--- START Entries supplied ---
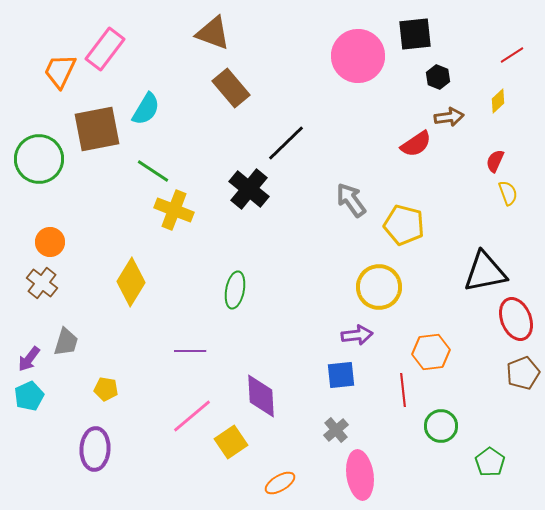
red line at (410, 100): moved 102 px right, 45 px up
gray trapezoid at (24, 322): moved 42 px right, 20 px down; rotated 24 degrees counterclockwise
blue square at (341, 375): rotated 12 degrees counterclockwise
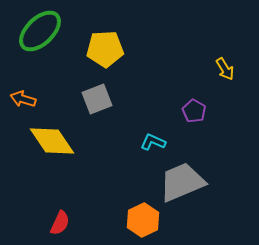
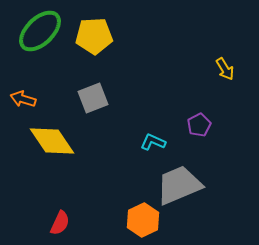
yellow pentagon: moved 11 px left, 13 px up
gray square: moved 4 px left, 1 px up
purple pentagon: moved 5 px right, 14 px down; rotated 15 degrees clockwise
gray trapezoid: moved 3 px left, 3 px down
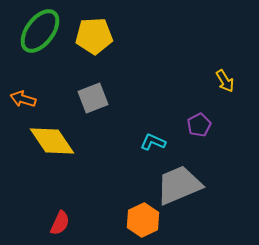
green ellipse: rotated 9 degrees counterclockwise
yellow arrow: moved 12 px down
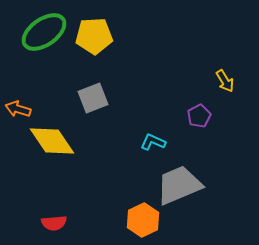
green ellipse: moved 4 px right, 1 px down; rotated 18 degrees clockwise
orange arrow: moved 5 px left, 10 px down
purple pentagon: moved 9 px up
red semicircle: moved 6 px left; rotated 60 degrees clockwise
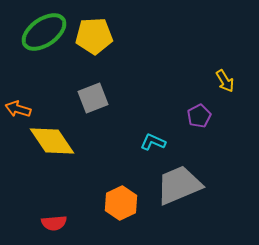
orange hexagon: moved 22 px left, 17 px up
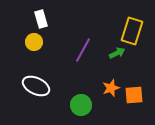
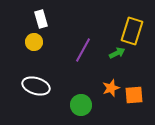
white ellipse: rotated 8 degrees counterclockwise
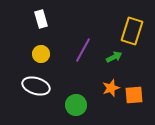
yellow circle: moved 7 px right, 12 px down
green arrow: moved 3 px left, 4 px down
green circle: moved 5 px left
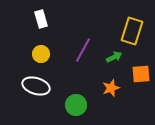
orange square: moved 7 px right, 21 px up
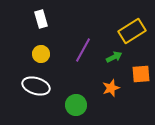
yellow rectangle: rotated 40 degrees clockwise
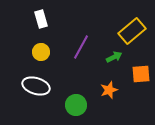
yellow rectangle: rotated 8 degrees counterclockwise
purple line: moved 2 px left, 3 px up
yellow circle: moved 2 px up
orange star: moved 2 px left, 2 px down
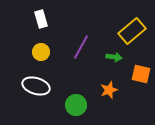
green arrow: rotated 35 degrees clockwise
orange square: rotated 18 degrees clockwise
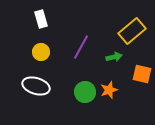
green arrow: rotated 21 degrees counterclockwise
orange square: moved 1 px right
green circle: moved 9 px right, 13 px up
--- END Entries supplied ---
### Stated goal:
Write out the material from the line containing "green arrow: rotated 35 degrees clockwise" through its final line, reproducing each line exactly and omitting the pictures.

### Answer to this problem:
green arrow: rotated 35 degrees clockwise
orange square: rotated 18 degrees clockwise
green arrow: rotated 21 degrees counterclockwise
orange square: moved 1 px right
green circle: moved 9 px right, 13 px up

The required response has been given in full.